## Try it
Tally how many lines in the data below include "green", then please reply with only that figure.
• • • • •
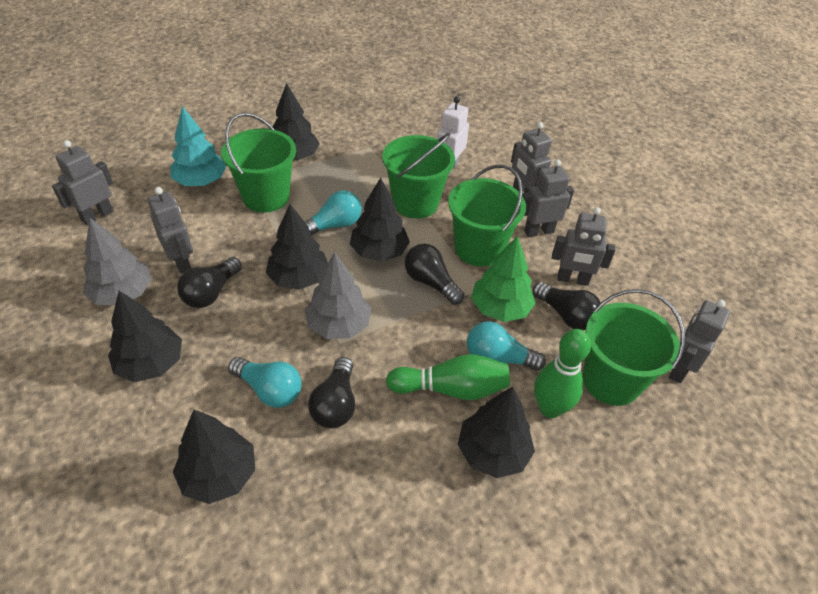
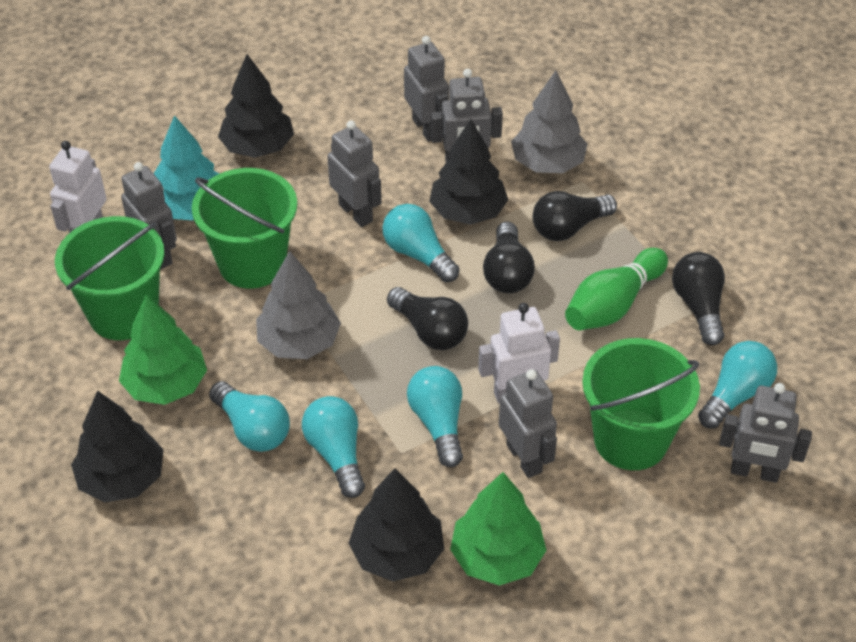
black tree: 6 -> 4
green bowling pin: 2 -> 1
green bucket: 4 -> 3
green tree: 1 -> 2
turquoise light bulb: 3 -> 5
white robot: 1 -> 2

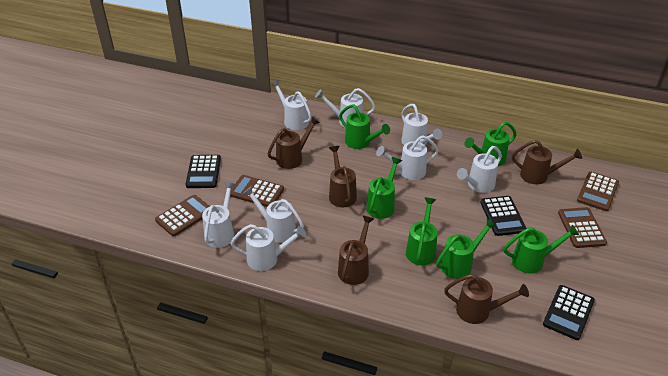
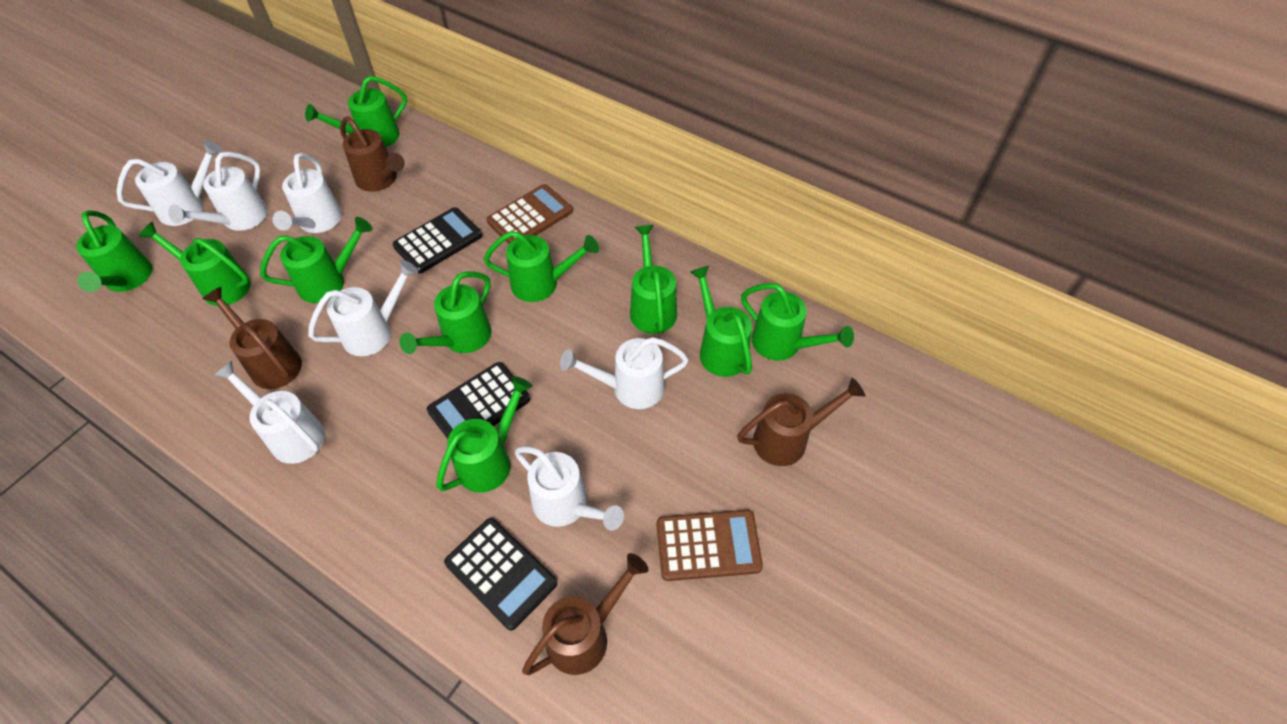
brown calculator: 4 -> 2
brown watering can: 5 -> 4
green watering can: 6 -> 10
white watering can: 8 -> 7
• • • • •
## Answer below
4